## Assignment
In the material below, find each line with the word "wallet" and list it.
------------------------------------------------------------
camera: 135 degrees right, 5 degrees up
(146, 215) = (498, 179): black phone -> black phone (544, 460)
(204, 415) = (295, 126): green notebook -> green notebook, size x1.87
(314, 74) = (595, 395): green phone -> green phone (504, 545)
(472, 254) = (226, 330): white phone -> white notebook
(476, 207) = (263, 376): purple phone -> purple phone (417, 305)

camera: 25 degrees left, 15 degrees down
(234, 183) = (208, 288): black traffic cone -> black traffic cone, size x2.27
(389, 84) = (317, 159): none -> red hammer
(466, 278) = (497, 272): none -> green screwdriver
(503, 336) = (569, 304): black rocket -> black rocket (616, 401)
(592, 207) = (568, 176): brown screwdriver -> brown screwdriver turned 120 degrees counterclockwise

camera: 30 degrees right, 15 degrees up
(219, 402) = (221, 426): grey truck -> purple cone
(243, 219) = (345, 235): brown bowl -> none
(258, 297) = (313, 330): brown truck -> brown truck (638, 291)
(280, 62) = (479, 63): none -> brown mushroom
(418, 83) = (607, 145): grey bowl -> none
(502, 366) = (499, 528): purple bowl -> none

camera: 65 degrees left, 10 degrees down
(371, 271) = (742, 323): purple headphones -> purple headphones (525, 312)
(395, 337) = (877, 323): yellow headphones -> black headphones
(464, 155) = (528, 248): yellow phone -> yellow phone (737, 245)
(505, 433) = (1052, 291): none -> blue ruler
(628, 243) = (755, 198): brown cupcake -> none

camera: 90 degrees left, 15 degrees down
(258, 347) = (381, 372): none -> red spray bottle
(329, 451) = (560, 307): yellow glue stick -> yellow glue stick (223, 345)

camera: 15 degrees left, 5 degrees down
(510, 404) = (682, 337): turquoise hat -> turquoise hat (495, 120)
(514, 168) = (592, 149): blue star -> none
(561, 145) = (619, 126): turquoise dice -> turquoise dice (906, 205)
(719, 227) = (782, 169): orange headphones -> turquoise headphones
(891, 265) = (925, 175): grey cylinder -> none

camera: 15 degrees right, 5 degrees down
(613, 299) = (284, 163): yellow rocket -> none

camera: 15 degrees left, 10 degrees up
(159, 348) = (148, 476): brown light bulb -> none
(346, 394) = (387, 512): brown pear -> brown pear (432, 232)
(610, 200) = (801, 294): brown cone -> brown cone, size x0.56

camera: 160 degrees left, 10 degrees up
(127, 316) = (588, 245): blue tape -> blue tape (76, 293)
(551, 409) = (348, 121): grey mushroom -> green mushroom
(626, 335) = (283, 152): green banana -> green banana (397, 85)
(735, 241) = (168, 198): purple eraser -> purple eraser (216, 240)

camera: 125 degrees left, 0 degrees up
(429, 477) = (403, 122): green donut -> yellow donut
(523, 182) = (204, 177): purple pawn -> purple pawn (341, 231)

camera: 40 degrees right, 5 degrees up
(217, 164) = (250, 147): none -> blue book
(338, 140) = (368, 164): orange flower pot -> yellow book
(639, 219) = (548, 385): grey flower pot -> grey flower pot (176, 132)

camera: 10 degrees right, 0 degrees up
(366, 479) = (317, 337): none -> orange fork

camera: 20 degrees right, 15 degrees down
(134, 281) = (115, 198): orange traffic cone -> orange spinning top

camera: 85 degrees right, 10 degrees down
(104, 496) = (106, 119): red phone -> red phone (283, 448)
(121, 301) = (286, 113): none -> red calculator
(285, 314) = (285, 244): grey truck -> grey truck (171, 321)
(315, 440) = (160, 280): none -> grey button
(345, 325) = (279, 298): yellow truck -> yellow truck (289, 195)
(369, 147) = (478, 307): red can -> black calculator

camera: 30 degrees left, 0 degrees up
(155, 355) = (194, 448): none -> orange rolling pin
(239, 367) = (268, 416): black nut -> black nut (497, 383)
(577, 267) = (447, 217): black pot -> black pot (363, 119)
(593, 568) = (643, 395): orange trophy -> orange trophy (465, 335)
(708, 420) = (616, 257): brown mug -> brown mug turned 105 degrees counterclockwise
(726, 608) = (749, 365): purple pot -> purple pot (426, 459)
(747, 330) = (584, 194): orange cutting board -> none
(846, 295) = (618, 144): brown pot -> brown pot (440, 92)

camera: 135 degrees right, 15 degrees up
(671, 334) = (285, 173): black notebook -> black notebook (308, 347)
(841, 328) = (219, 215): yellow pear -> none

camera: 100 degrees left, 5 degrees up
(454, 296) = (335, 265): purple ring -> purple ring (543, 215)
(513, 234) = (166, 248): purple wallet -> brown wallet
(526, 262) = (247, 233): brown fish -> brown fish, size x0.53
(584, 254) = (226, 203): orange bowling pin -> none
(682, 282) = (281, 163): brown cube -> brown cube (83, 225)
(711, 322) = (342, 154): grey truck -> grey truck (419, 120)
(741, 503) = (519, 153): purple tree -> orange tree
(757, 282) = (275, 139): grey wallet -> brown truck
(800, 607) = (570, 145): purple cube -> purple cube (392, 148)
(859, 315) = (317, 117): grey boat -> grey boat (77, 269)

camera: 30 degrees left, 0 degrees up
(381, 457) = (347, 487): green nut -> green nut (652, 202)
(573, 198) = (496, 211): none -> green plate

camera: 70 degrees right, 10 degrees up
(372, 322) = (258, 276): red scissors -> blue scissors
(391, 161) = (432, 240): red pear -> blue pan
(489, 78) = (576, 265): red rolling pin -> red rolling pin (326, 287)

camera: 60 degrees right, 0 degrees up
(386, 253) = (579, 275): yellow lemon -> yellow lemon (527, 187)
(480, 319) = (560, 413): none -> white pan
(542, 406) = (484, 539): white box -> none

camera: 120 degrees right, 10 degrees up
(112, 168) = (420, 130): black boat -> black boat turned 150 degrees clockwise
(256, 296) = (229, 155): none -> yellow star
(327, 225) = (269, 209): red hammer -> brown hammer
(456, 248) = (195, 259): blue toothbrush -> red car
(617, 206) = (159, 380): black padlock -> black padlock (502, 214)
------------------------------------------------------------
## Your response
(513, 234) = (166, 248): purple wallet -> brown wallet
(757, 282) = (275, 139): grey wallet -> brown truck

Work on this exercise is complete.